▶ _WORK TO COMPLETE_: Each line in the records below, from the one that contains "import2.xlsx: [548,375,588,426] ->" to the one that contains "Network: [661,848,686,873] ->", should be reproduced exactly, the first and last included.

▶ _EXERCISE MATERIAL_:

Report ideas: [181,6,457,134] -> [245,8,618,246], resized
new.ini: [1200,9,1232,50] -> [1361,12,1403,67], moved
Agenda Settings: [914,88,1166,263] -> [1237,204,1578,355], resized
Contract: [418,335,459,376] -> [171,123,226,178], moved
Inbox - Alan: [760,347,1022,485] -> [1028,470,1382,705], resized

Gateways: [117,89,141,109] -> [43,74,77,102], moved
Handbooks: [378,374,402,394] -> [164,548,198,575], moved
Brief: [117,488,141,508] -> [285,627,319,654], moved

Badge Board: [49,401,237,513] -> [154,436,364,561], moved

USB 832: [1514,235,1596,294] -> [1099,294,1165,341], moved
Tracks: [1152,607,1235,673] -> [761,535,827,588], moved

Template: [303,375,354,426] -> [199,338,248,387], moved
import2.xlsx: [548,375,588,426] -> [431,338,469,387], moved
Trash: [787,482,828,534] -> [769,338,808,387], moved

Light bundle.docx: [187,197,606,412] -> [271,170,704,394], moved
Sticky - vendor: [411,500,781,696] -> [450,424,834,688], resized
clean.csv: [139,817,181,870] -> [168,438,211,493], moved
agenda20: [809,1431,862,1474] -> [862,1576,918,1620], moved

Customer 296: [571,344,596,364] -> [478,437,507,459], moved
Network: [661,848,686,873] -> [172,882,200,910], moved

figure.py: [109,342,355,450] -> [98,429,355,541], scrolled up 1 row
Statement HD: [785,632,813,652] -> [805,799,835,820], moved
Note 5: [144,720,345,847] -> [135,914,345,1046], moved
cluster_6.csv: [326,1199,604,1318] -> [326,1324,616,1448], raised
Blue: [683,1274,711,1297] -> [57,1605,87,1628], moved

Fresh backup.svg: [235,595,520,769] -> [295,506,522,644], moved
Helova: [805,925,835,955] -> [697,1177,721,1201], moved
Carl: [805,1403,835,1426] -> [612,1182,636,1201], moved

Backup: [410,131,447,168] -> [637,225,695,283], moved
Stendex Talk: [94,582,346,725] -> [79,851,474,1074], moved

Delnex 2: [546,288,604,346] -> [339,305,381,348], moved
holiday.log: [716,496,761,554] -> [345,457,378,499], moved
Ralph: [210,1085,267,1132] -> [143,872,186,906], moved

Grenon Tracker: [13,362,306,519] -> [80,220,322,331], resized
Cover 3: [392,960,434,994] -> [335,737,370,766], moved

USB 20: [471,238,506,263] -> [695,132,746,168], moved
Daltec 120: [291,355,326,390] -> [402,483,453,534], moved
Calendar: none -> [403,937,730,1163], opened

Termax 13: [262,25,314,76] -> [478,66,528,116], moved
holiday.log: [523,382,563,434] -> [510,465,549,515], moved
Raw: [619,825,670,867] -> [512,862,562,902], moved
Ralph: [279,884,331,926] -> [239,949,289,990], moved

▶ _RESPONSE AREA_:
import2.xlsx: [548,375,588,426] -> [431,338,469,387], moved
Trash: [787,482,828,534] -> [769,338,808,387], moved

Light bundle.docx: [187,197,606,412] -> [271,170,704,394], moved
Sticky - vendor: [411,500,781,696] -> [450,424,834,688], resized
clean.csv: [139,817,181,870] -> [168,438,211,493], moved
agenda20: [809,1431,862,1474] -> [862,1576,918,1620], moved

Customer 296: [571,344,596,364] -> [478,437,507,459], moved
Network: [661,848,686,873] -> [172,882,200,910], moved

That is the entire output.